[Source records]
+ + + + +

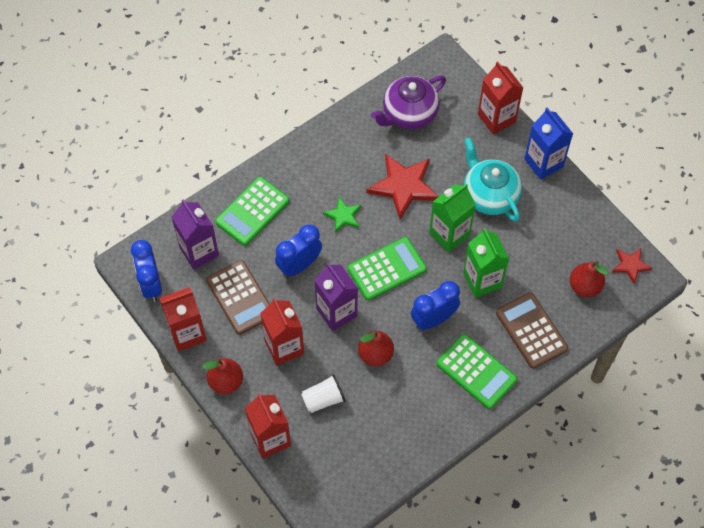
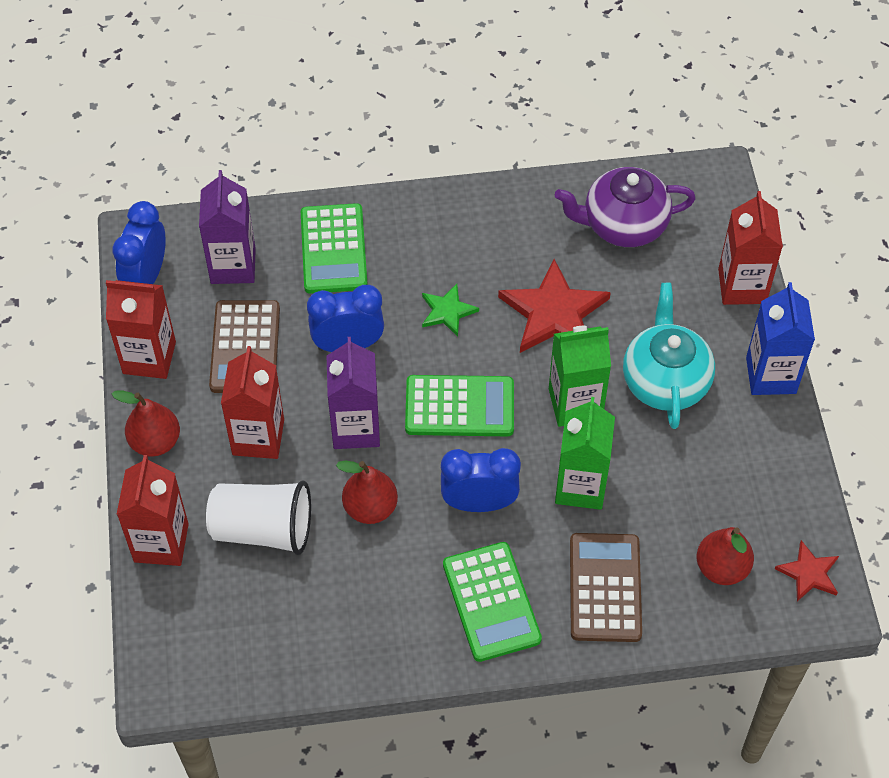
camera: 30 degrees right, 5 degrees down
(252, 211) = (333, 249): green calculator -> green calculator turned 75 degrees counterclockwise
(323, 399) = (263, 529): white cup -> white cup, size x1.59

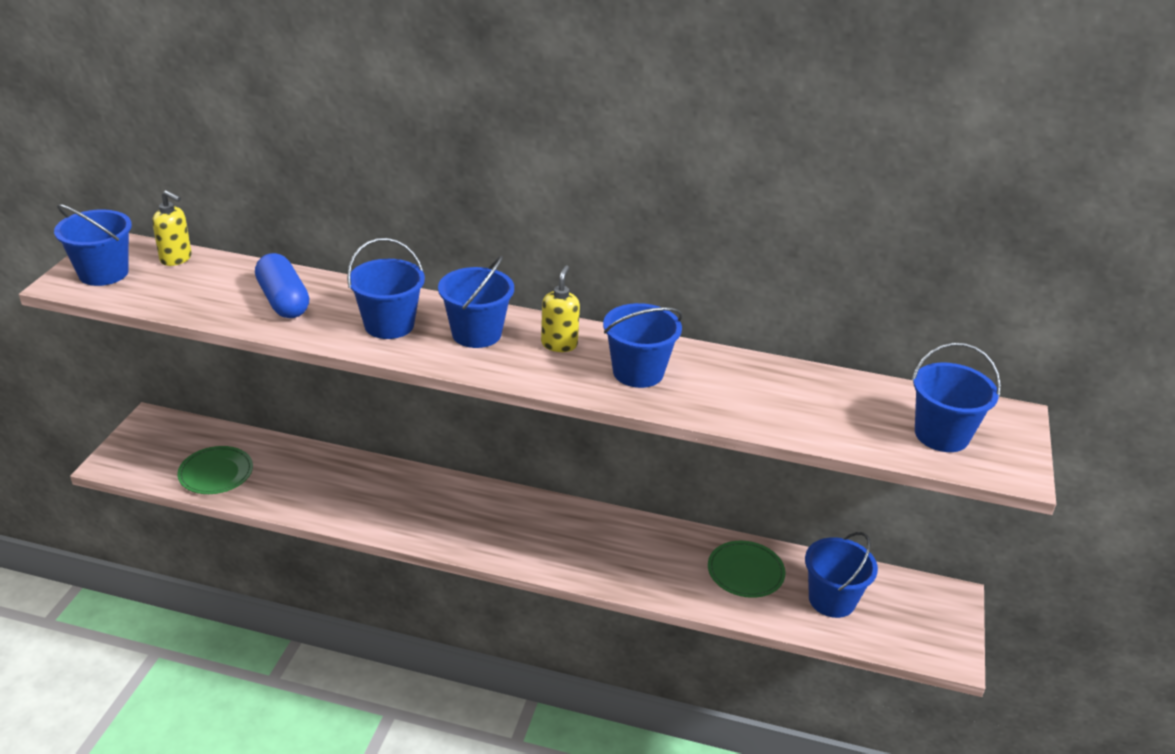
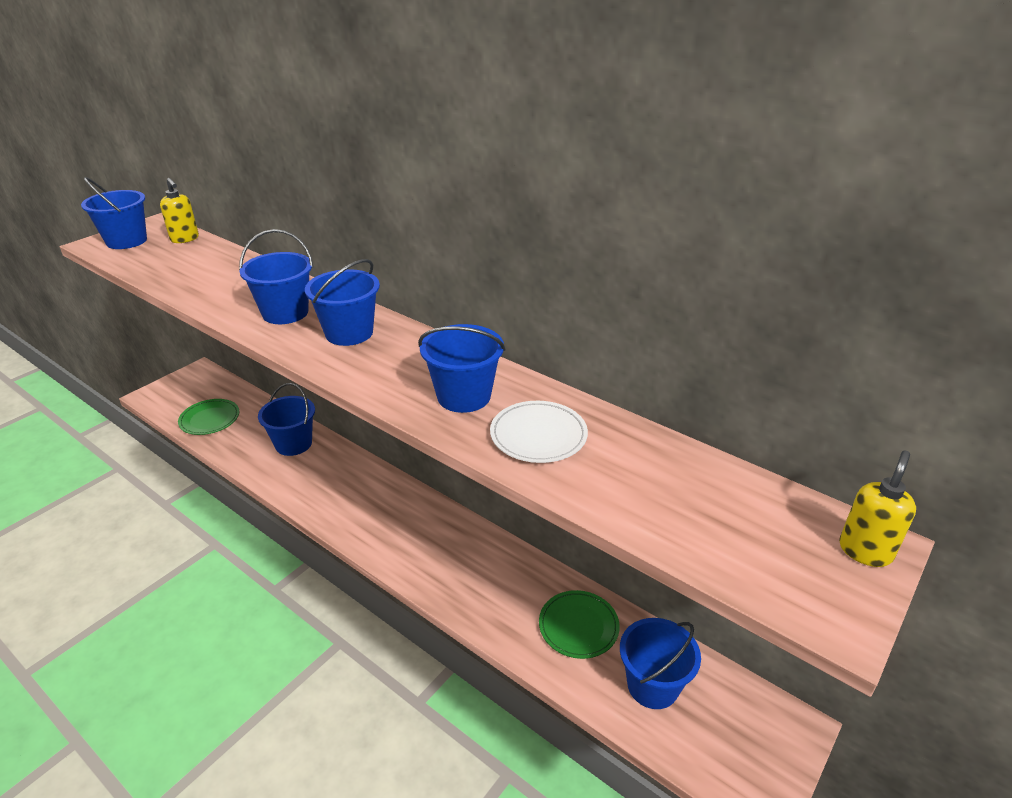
camera: 25 degrees right, 0 degrees up
(283, 301) = (225, 280): blue capsule -> none
(559, 344) = (412, 356): yellow soap dispenser -> yellow soap dispenser (865, 551)
(727, 392) = (538, 435): none -> white plate
(941, 435) = (761, 543): blue bucket -> blue bucket (293, 444)

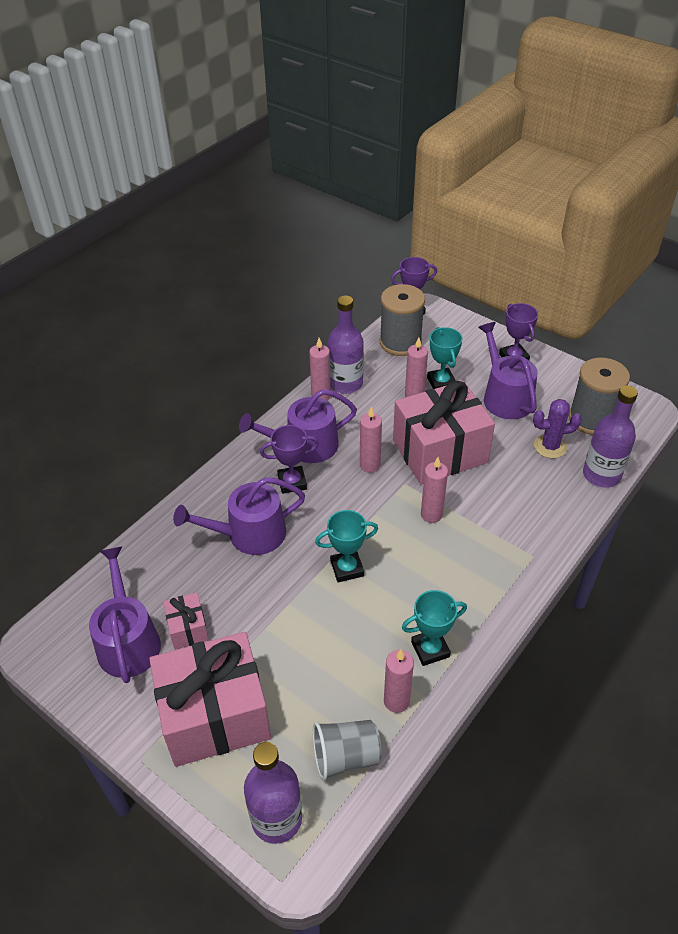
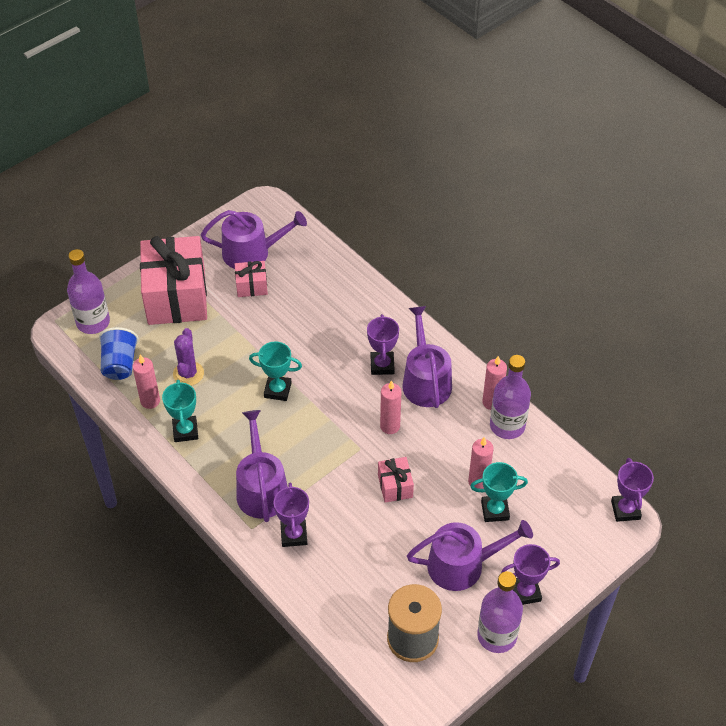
camera: 100 degrees right, 5 degrees up
(249, 534) = (331, 330): purple watering can -> purple watering can (261, 488)
(345, 757) = (120, 364): grey cup -> blue cup
(347, 568) = (277, 390): turquoise trophy -> turquoise trophy turned 75 degrees counterclockwise
(400, 342) = (567, 486): grey spool -> none
(431, 515) = (318, 462): pink candle -> none
(439, 451) = (395, 486): pink gift -> pink gift, size x0.45
(526, 519) = (294, 535): none -> purple trophy
(550, 446) = (381, 585): purple cactus -> purple cactus (188, 374)
(601, 475) = (332, 619): purple bottle -> purple bottle (497, 636)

+ + + + +

- YOUR INSTRUCTIONS
The pictures alone are to be left out when the data above is copied; all else must match exactly.

- RESPONSE BOX
camera: 30 degrees right, 5 degrees down
(252, 211) = (333, 249): green calculator -> green calculator turned 75 degrees counterclockwise
(323, 399) = (263, 529): white cup -> white cup, size x1.59

camera: 25 degrees right, 0 degrees up
(283, 301) = (225, 280): blue capsule -> none
(559, 344) = (412, 356): yellow soap dispenser -> yellow soap dispenser (865, 551)
(727, 392) = (538, 435): none -> white plate
(941, 435) = (761, 543): blue bucket -> blue bucket (293, 444)

camera: 100 degrees right, 5 degrees up
(249, 534) = (331, 330): purple watering can -> purple watering can (261, 488)
(345, 757) = (120, 364): grey cup -> blue cup
(347, 568) = (277, 390): turquoise trophy -> turquoise trophy turned 75 degrees counterclockwise
(400, 342) = (567, 486): grey spool -> none
(431, 515) = (318, 462): pink candle -> none
(439, 451) = (395, 486): pink gift -> pink gift, size x0.45
(526, 519) = (294, 535): none -> purple trophy
(550, 446) = (381, 585): purple cactus -> purple cactus (188, 374)
(601, 475) = (332, 619): purple bottle -> purple bottle (497, 636)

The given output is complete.